WHAT THIS TASK INVOLVES
Every entry must be given again exactly as it is written.

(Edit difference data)
+ + + + +

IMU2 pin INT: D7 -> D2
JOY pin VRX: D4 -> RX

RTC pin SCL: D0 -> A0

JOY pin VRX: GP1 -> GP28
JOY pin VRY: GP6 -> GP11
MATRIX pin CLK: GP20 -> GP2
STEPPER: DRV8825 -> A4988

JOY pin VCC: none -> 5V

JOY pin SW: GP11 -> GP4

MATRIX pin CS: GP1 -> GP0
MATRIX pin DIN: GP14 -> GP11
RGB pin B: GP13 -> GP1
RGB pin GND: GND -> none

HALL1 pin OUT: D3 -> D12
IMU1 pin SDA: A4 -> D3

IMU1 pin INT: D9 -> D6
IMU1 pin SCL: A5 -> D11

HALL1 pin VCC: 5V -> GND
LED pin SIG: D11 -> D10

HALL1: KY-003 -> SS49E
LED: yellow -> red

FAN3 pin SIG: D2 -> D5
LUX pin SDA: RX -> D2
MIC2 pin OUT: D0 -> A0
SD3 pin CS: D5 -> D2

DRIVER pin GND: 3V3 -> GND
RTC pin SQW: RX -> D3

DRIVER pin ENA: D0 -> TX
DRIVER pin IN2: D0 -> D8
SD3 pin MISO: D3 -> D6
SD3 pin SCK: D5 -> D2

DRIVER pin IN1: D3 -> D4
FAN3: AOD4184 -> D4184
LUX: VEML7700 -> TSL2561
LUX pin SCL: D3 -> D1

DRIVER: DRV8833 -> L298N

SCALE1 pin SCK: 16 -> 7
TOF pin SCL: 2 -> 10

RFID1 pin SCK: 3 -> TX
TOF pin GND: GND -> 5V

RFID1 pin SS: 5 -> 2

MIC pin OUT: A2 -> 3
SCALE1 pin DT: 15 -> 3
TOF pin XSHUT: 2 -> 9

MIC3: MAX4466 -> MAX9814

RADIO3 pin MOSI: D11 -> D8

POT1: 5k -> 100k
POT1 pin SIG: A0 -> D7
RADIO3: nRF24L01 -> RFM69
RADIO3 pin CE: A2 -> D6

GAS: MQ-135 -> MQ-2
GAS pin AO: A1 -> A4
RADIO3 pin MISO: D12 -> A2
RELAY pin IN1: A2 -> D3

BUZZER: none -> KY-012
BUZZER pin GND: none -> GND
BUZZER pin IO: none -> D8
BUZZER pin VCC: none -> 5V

+ + + + +

WRITTEN REPLY
IMU2 pin INT: D7 -> D2
JOY pin VRX: D4 -> RX

RTC pin SCL: D0 -> A0

JOY pin VRX: GP1 -> GP28
JOY pin VRY: GP6 -> GP11
MATRIX pin CLK: GP20 -> GP2
STEPPER: DRV8825 -> A4988

JOY pin VCC: none -> 5V

JOY pin SW: GP11 -> GP4

MATRIX pin CS: GP1 -> GP0
MATRIX pin DIN: GP14 -> GP11
RGB pin B: GP13 -> GP1
RGB pin GND: GND -> none

HALL1 pin OUT: D3 -> D12
IMU1 pin SDA: A4 -> D3

IMU1 pin INT: D9 -> D6
IMU1 pin SCL: A5 -> D11

HALL1 pin VCC: 5V -> GND
LED pin SIG: D11 -> D10

HALL1: KY-003 -> SS49E
LED: yellow -> red

FAN3 pin SIG: D2 -> D5
LUX pin SDA: RX -> D2
MIC2 pin OUT: D0 -> A0
SD3 pin CS: D5 -> D2

DRIVER pin GND: 3V3 -> GND
RTC pin SQW: RX -> D3

DRIVER pin ENA: D0 -> TX
DRIVER pin IN2: D0 -> D8
SD3 pin MISO: D3 -> D6
SD3 pin SCK: D5 -> D2

DRIVER pin IN1: D3 -> D4
FAN3: AOD4184 -> D4184
LUX: VEML7700 -> TSL2561
LUX pin SCL: D3 -> D1

DRIVER: DRV8833 -> L298N

SCALE1 pin SCK: 16 -> 7
TOF pin SCL: 2 -> 10

RFID1 pin SCK: 3 -> TX
TOF pin GND: GND -> 5V

RFID1 pin SS: 5 -> 2

MIC pin OUT: A2 -> 3
SCALE1 pin DT: 15 -> 3
TOF pin XSHUT: 2 -> 9

MIC3: MAX4466 -> MAX9814

RADIO3 pin MOSI: D11 -> D8

POT1: 5k -> 100k
POT1 pin SIG: A0 -> D7
RADIO3: nRF24L01 -> RFM69
RADIO3 pin CE: A2 -> D6

GAS: MQ-135 -> MQ-2
GAS pin AO: A1 -> A4
RADIO3 pin MISO: D12 -> A2
RELAY pin IN1: A2 -> D3

BUZZER: none -> KY-012
BUZZER pin GND: none -> GND
BUZZER pin IO: none -> D8
BUZZER pin VCC: none -> 5V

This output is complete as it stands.